Leave out the pictures and output the data verbatim.

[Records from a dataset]
[Start of Attachment]

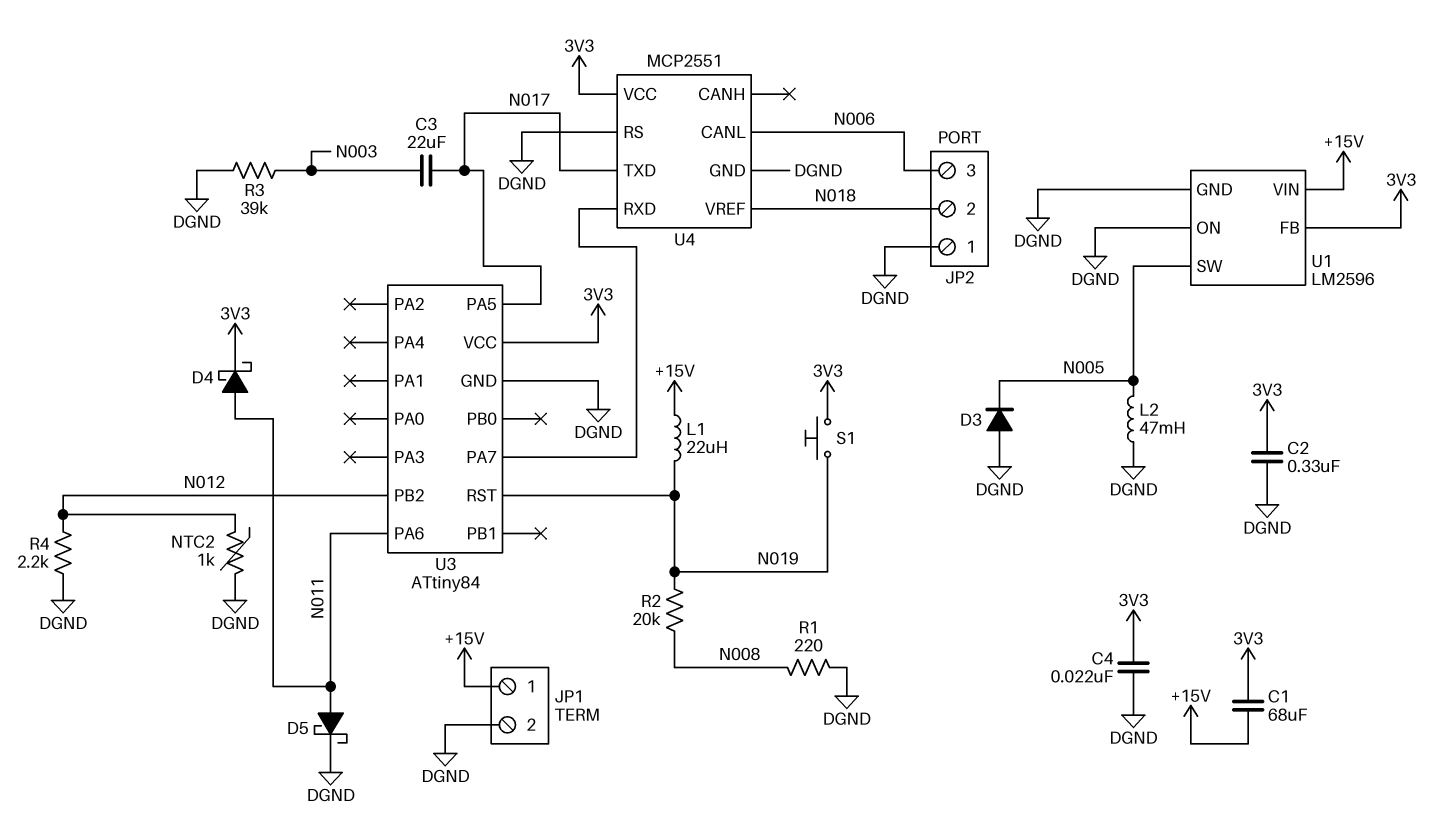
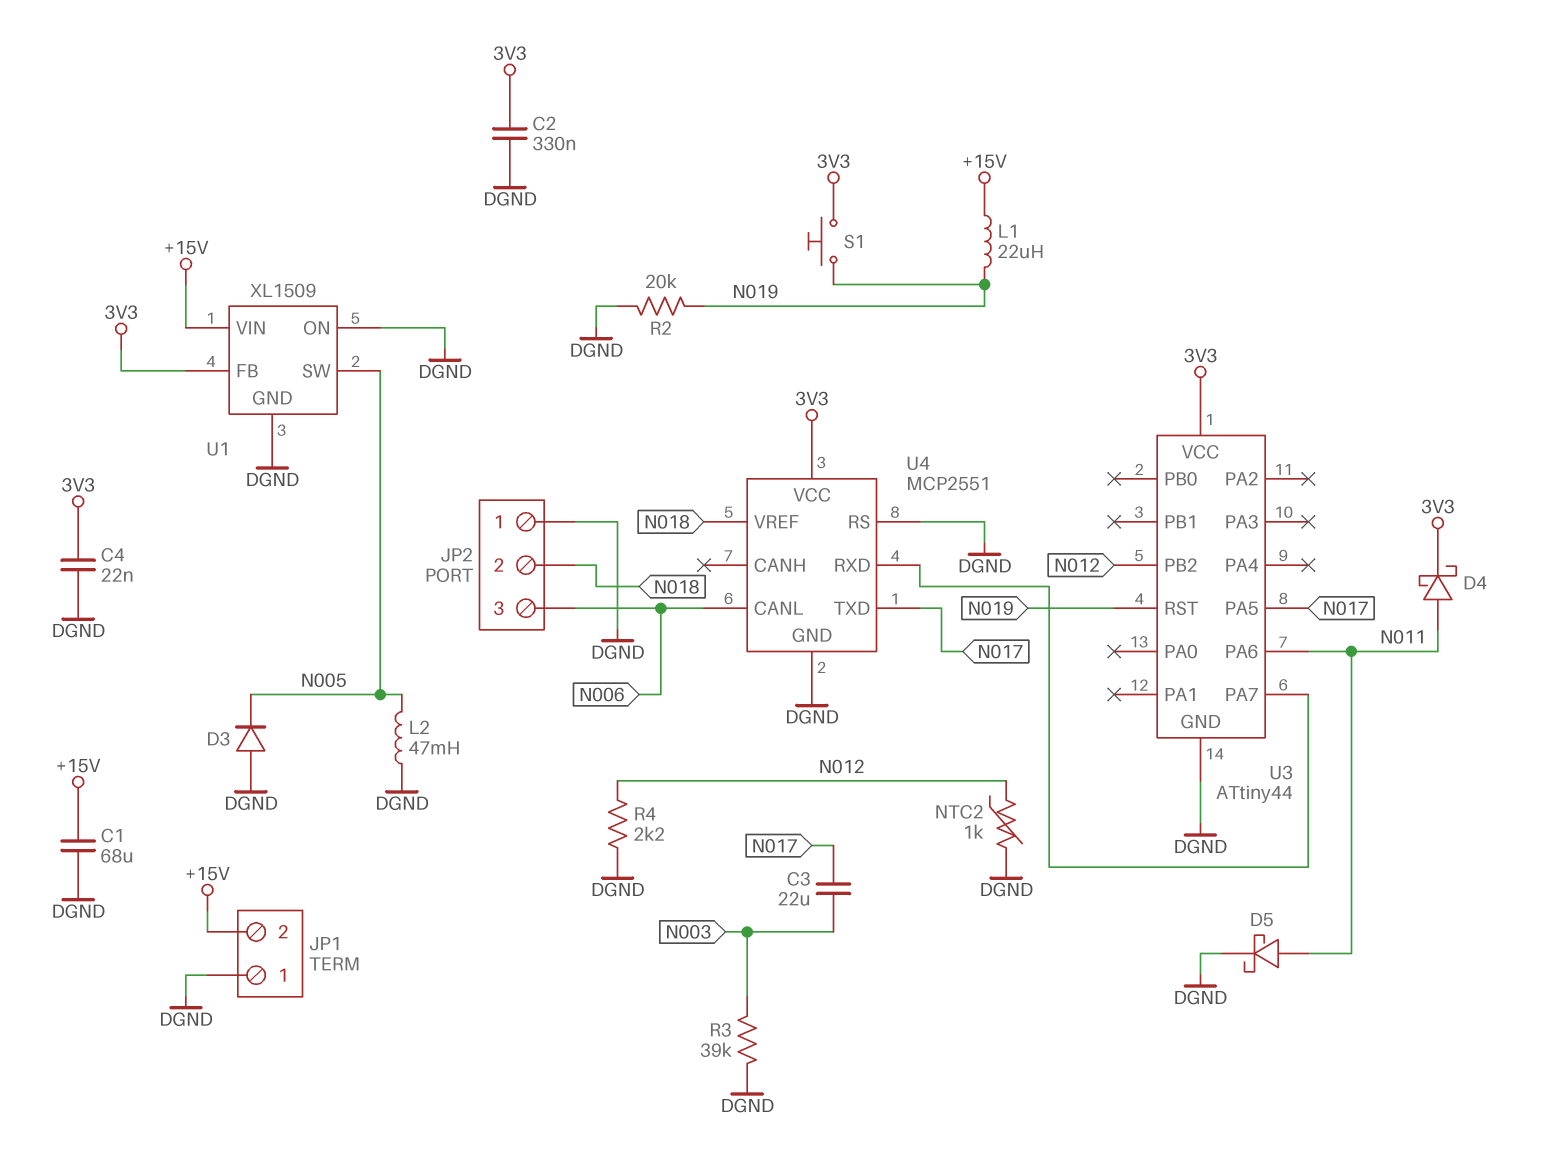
C1: 68uF (+15V, 3V3) -> 68uF (+15V, DGND)
JP1 pin 1: +15V -> DGND
JP1 pin 2: DGND -> +15V
R1: 220 (DGND, N008) -> none
R2: 20k (N008, N019) -> 20k (DGND, N019)
U1: LM2596 -> XL1509
U3: ATtiny84 -> ATtiny44

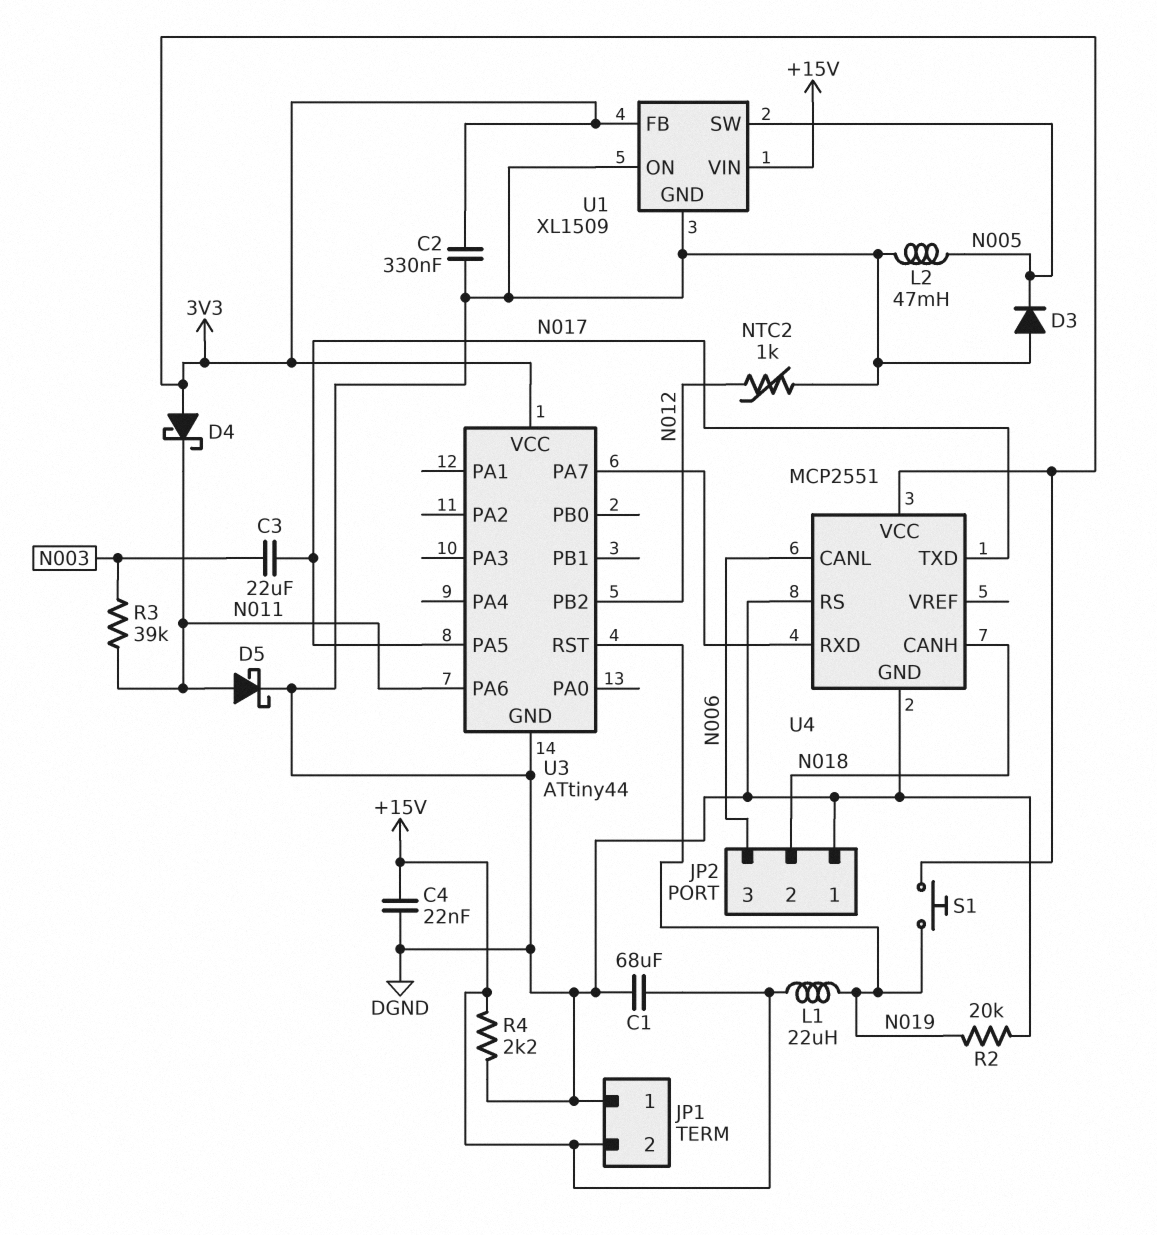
C4: 22nF (3V3, DGND) -> 22nF (+15V, DGND)
D4: schottky (A N011, K 3V3) -> schottky (A 3V3, K N011)
R3: 39k (DGND, N003) -> 39k (N003, N011)
R4: 2.2k (DGND, N012) -> 2.2k (+15V, DGND)
U4 pin CANH: none -> N018
U4 pin VREF: N018 -> none

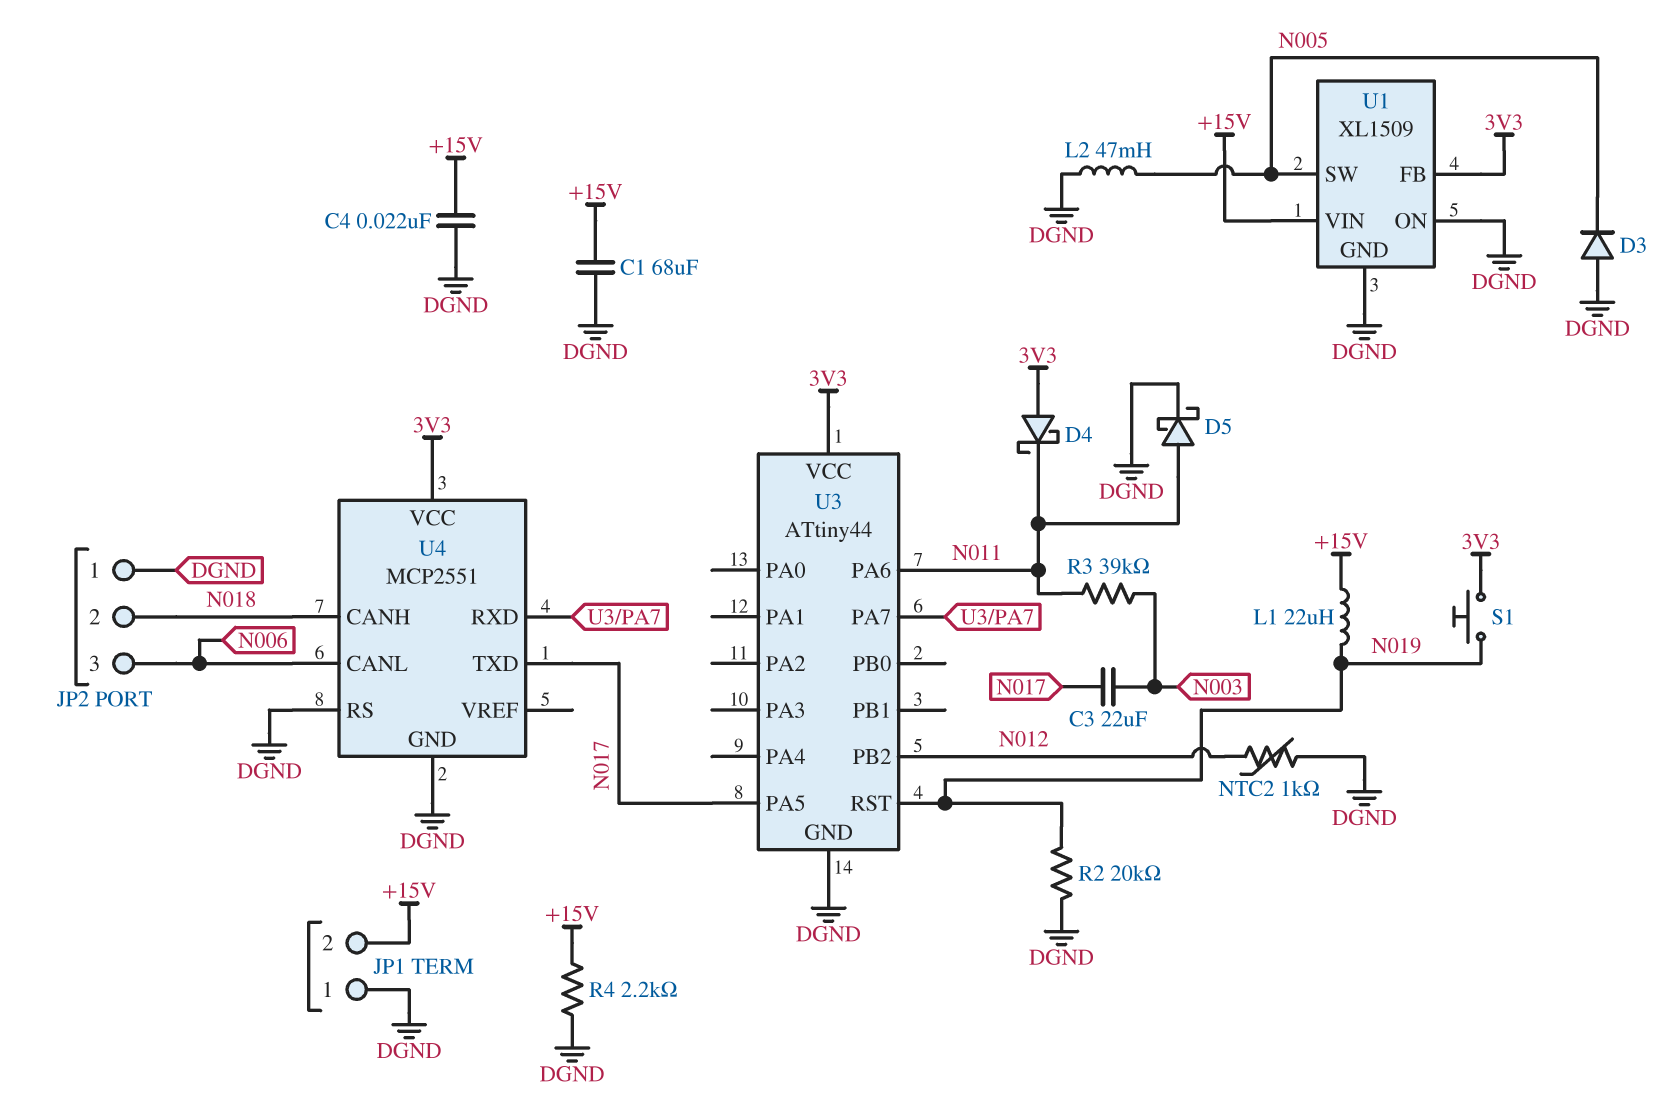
C2: 330nF (3V3, DGND) -> none

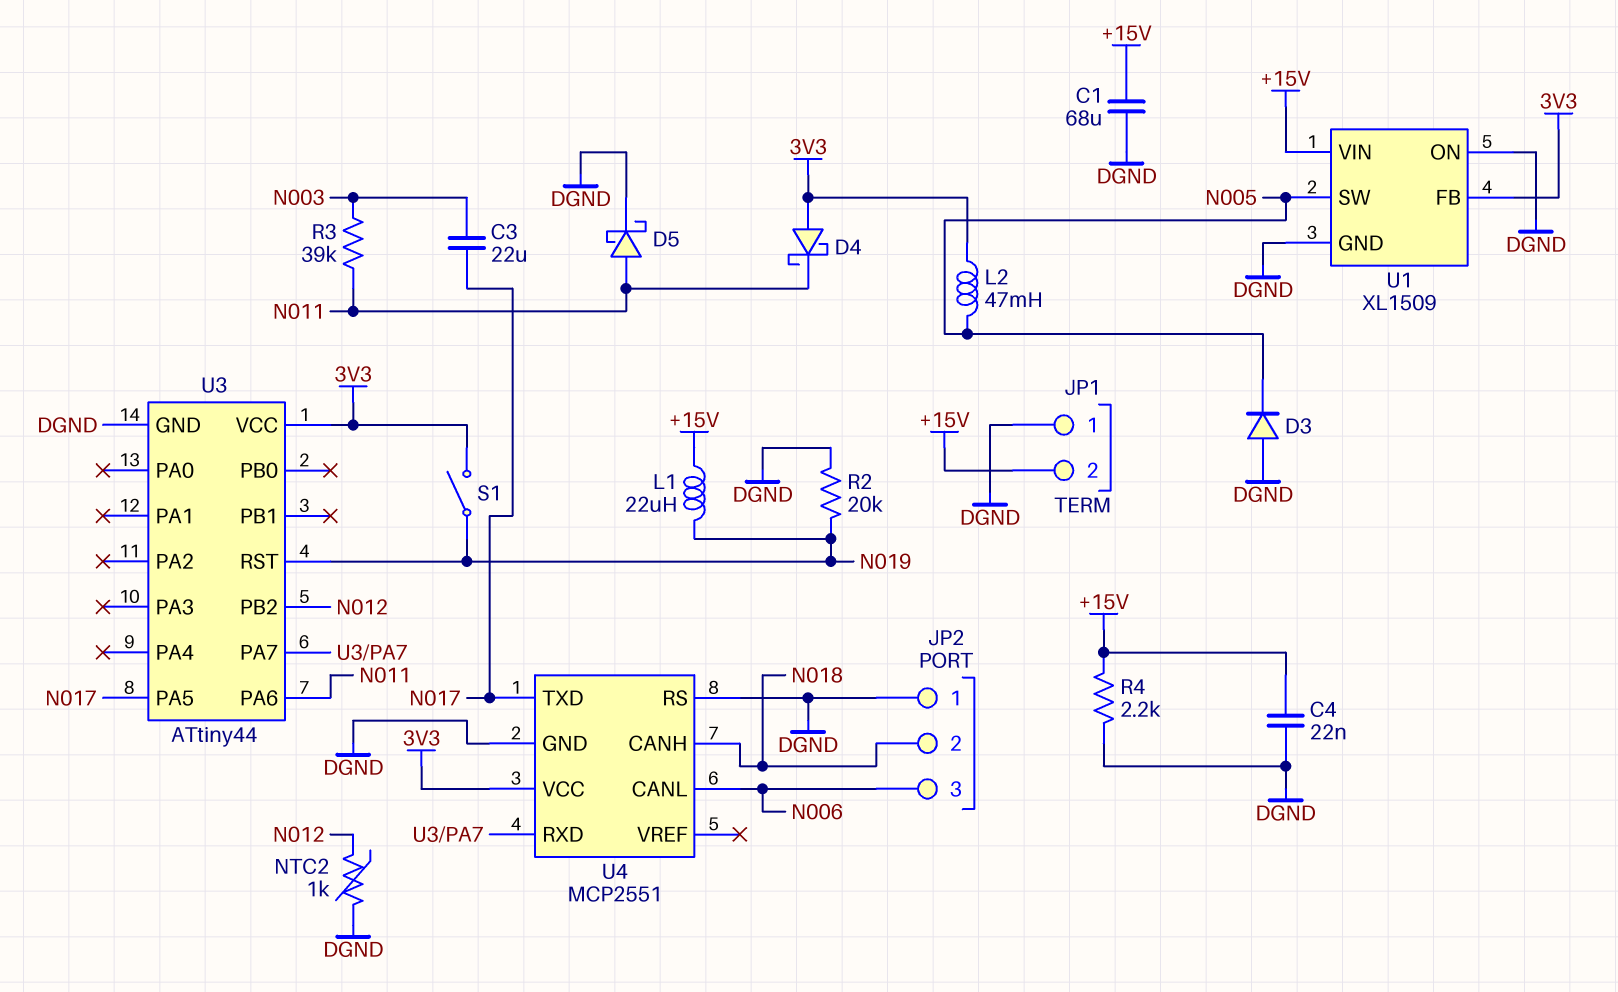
L2: 47mH (DGND, N005) -> 47mH (3V3, N005)
S1: button (3V3, N019) -> switch (3V3, N019)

[End of Attachment]

SOLVED PROBLEM |
C1: 68uF (+15V, 3V3) -> 68uF (+15V, DGND)
JP1 pin 1: +15V -> DGND
JP1 pin 2: DGND -> +15V
R1: 220 (DGND, N008) -> none
R2: 20k (N008, N019) -> 20k (DGND, N019)
U1: LM2596 -> XL1509
U3: ATtiny84 -> ATtiny44

C4: 22nF (3V3, DGND) -> 22nF (+15V, DGND)
D4: schottky (A N011, K 3V3) -> schottky (A 3V3, K N011)
R3: 39k (DGND, N003) -> 39k (N003, N011)
R4: 2.2k (DGND, N012) -> 2.2k (+15V, DGND)
U4 pin CANH: none -> N018
U4 pin VREF: N018 -> none

C2: 330nF (3V3, DGND) -> none

L2: 47mH (DGND, N005) -> 47mH (3V3, N005)
S1: button (3V3, N019) -> switch (3V3, N019)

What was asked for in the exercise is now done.